_Task objective:_ Nothing is needed except the lines below that run from the one with "none -> pink 1x8 plate [155,153,367,277]" through the one with "none -> pink 1x1 cone [528,146,558,195]", repeated exactly.

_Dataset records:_
________________________________________

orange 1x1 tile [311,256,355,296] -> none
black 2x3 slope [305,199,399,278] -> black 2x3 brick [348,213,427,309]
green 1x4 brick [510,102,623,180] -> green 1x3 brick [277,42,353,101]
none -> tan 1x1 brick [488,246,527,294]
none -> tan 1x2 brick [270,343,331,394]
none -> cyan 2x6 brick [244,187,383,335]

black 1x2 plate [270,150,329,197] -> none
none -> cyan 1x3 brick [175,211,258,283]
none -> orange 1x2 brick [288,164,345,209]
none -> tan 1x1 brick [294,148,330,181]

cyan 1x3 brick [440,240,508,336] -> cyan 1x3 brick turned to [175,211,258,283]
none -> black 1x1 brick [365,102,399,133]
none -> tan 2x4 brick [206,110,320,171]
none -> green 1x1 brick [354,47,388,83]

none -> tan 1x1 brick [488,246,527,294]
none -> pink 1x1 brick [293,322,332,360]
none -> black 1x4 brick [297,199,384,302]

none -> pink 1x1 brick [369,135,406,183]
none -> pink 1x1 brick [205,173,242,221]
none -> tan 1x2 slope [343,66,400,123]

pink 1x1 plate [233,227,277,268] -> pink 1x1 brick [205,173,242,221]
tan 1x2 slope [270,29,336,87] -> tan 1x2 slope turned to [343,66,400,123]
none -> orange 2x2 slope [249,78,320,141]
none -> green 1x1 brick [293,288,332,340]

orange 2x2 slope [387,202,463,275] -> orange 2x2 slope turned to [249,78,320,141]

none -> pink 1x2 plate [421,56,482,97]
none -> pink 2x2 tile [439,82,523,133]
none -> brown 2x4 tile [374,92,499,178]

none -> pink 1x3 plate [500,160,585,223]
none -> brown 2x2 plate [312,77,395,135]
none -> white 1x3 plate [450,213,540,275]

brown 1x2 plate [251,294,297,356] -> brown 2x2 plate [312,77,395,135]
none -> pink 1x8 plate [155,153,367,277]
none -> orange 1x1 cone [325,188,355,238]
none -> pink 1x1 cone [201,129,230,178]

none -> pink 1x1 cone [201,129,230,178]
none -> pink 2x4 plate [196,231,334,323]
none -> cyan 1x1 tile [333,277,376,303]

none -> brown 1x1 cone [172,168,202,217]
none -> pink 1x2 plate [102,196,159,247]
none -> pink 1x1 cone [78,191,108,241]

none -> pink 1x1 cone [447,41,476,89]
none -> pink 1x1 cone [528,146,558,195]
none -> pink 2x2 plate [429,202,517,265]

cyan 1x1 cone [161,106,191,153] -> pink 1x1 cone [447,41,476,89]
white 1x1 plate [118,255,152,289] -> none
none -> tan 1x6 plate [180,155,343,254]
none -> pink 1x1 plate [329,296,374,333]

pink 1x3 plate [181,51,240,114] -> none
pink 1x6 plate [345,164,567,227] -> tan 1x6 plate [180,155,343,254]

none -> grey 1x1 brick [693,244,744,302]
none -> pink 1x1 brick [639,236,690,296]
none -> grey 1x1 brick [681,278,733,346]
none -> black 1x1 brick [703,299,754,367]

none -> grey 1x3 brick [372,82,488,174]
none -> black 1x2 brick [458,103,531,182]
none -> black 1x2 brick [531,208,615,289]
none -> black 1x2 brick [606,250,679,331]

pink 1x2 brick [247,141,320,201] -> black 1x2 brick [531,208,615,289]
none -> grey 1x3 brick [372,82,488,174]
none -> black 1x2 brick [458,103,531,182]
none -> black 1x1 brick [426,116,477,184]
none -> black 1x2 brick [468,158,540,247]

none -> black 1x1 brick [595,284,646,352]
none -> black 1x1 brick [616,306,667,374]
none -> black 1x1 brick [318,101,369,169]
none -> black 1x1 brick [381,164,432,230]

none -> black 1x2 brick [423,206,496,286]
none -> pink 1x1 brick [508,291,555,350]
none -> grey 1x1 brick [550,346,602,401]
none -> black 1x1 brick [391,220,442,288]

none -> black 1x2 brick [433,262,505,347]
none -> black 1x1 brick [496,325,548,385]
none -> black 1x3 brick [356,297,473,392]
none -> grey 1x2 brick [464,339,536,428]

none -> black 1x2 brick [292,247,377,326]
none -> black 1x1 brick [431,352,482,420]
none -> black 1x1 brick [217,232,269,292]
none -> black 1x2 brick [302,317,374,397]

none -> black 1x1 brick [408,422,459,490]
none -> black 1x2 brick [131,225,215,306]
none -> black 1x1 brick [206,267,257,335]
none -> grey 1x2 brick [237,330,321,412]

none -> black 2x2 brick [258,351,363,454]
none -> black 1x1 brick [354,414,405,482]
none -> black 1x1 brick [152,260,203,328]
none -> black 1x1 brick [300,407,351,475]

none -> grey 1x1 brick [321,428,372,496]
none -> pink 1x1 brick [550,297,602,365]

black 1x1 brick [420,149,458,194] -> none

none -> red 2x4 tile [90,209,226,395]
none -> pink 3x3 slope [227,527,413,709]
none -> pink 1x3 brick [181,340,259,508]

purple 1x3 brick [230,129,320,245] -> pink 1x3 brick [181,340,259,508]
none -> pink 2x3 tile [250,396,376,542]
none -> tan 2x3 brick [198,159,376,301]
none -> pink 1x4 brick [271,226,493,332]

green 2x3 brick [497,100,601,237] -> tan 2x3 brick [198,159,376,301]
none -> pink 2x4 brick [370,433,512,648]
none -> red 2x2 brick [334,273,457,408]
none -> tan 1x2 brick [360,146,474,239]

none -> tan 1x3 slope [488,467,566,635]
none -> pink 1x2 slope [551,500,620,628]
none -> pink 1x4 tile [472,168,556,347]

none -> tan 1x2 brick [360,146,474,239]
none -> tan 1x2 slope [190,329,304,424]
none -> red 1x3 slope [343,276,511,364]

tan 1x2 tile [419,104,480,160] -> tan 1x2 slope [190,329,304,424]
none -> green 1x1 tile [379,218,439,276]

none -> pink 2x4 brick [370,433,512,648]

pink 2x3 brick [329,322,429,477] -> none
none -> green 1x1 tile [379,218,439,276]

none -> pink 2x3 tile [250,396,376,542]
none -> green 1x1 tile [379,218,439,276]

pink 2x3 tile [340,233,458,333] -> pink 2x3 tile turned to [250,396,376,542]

________________________________________

_Task output:_
none -> pink 1x8 plate [155,153,367,277]
none -> orange 1x1 cone [325,188,355,238]
none -> pink 1x1 cone [201,129,230,178]

none -> pink 1x1 cone [201,129,230,178]
none -> pink 2x4 plate [196,231,334,323]
none -> cyan 1x1 tile [333,277,376,303]

none -> brown 1x1 cone [172,168,202,217]
none -> pink 1x2 plate [102,196,159,247]
none -> pink 1x1 cone [78,191,108,241]

none -> pink 1x1 cone [447,41,476,89]
none -> pink 1x1 cone [528,146,558,195]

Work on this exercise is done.